- [Exercise details]: Go through the material and return every line that contains the string "white".

- [Records shown]:
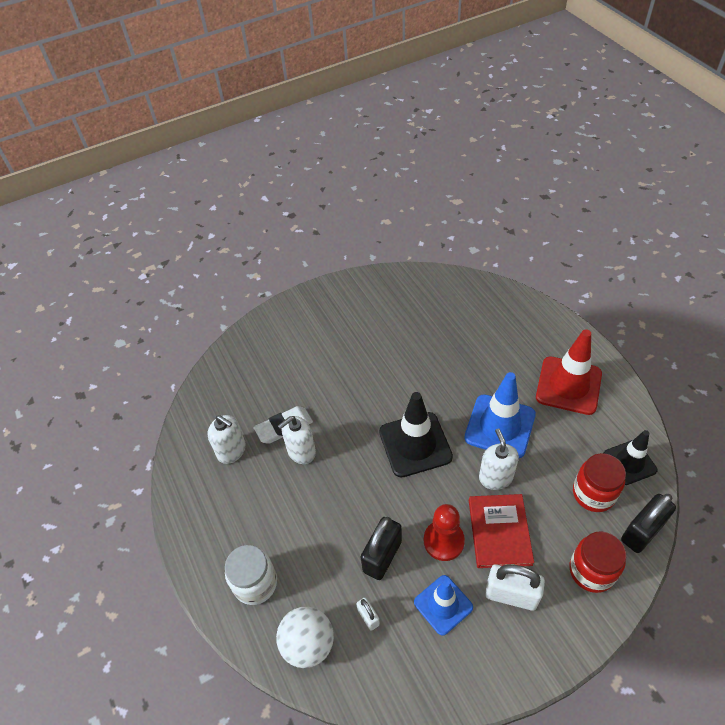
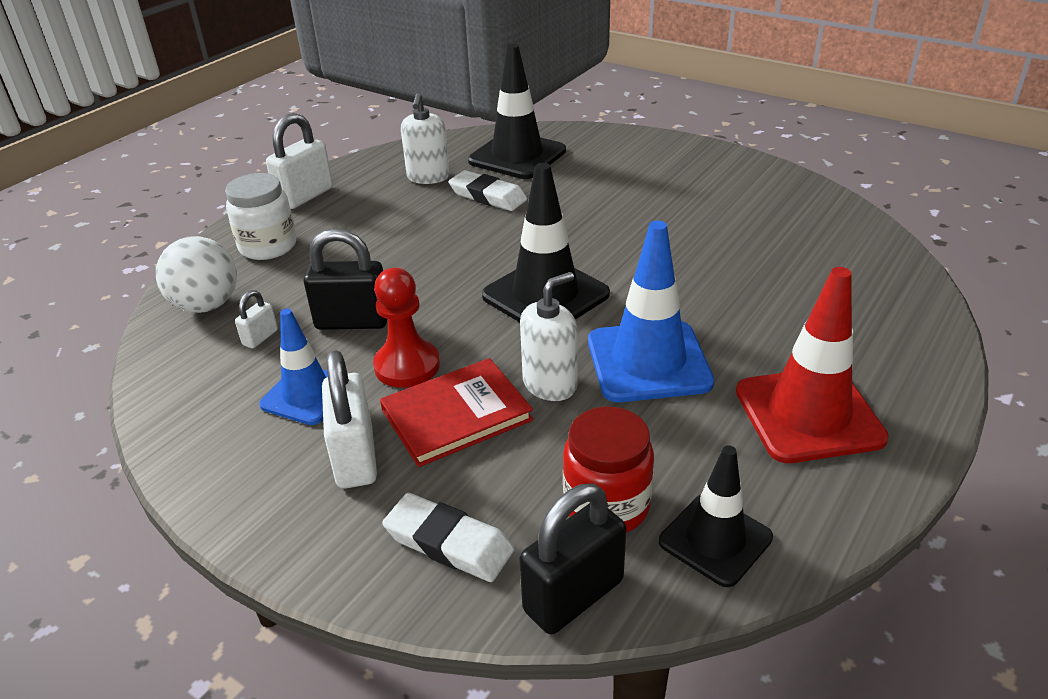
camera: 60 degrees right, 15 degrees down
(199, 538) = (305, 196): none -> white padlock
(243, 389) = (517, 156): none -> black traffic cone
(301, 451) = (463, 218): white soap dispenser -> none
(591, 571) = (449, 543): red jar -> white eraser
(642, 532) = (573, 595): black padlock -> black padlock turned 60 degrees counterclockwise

...

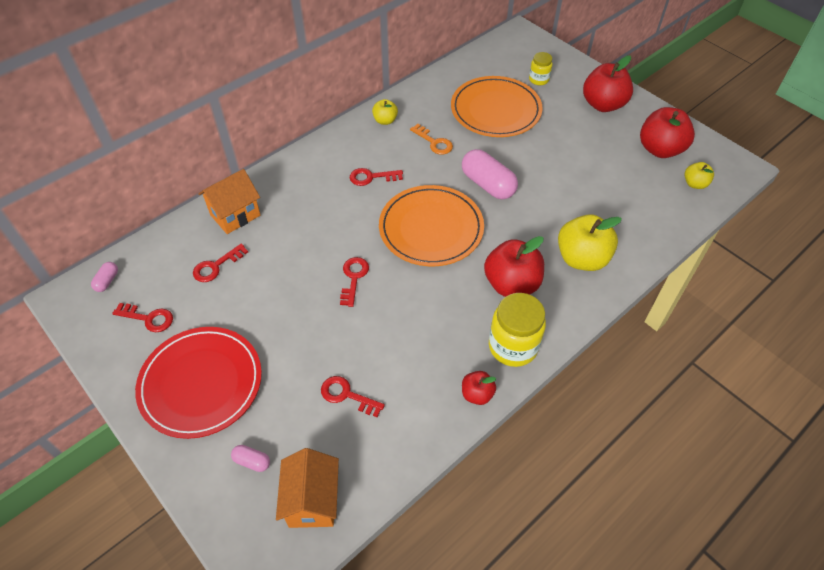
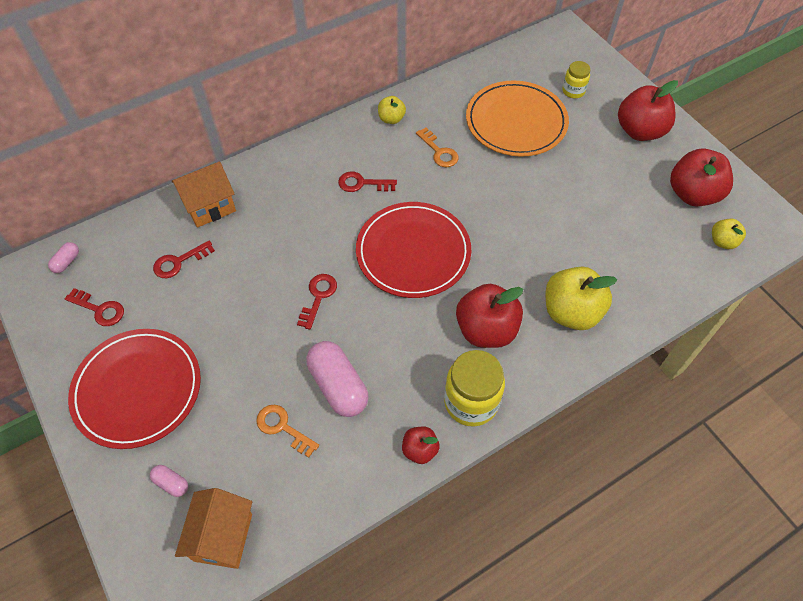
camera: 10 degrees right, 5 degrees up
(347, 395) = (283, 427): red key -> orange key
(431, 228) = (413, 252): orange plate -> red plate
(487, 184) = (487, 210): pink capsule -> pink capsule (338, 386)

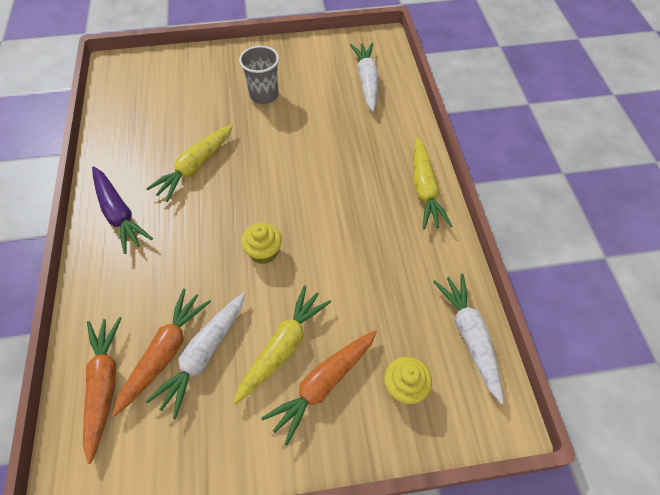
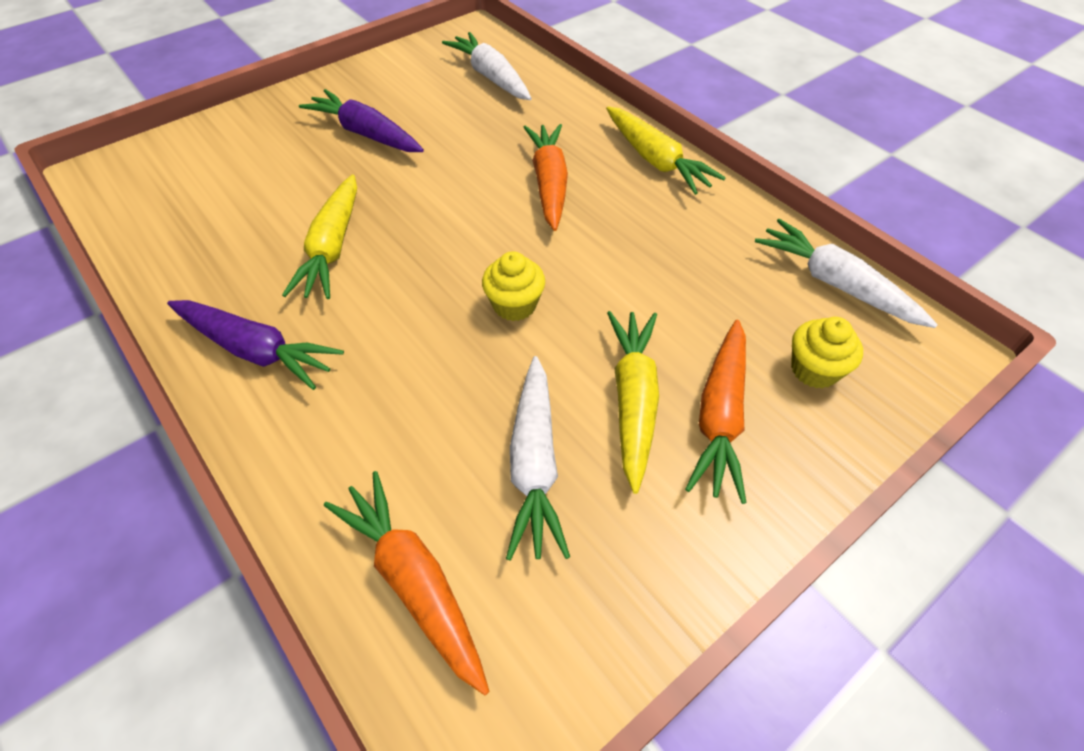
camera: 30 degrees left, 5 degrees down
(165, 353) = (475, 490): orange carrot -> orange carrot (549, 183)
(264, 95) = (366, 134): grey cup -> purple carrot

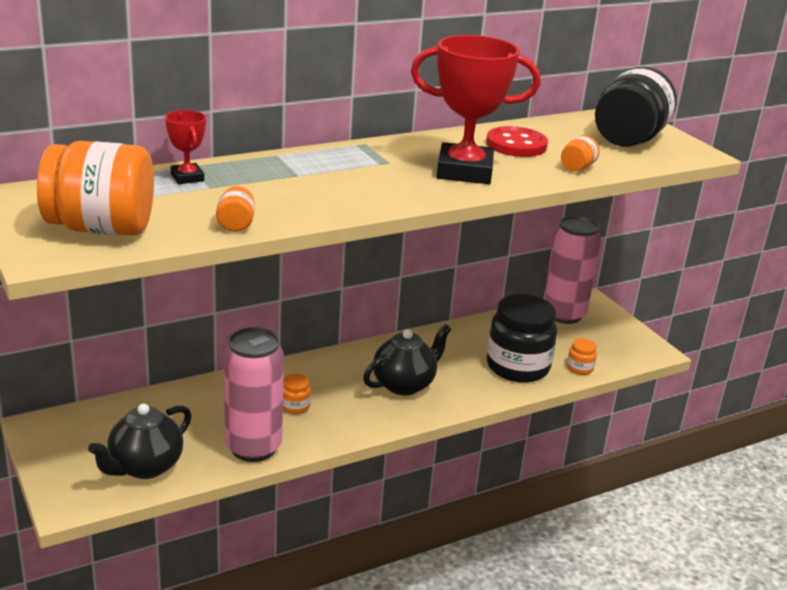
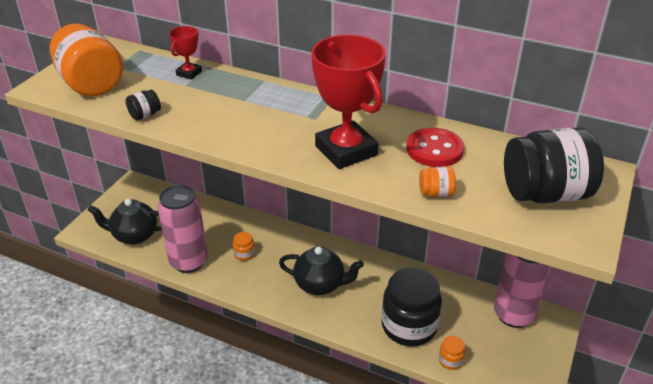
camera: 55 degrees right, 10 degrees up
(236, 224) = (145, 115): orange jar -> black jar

- [Task output]:
(199, 538) = (305, 196): none -> white padlock
(301, 451) = (463, 218): white soap dispenser -> none
(591, 571) = (449, 543): red jar -> white eraser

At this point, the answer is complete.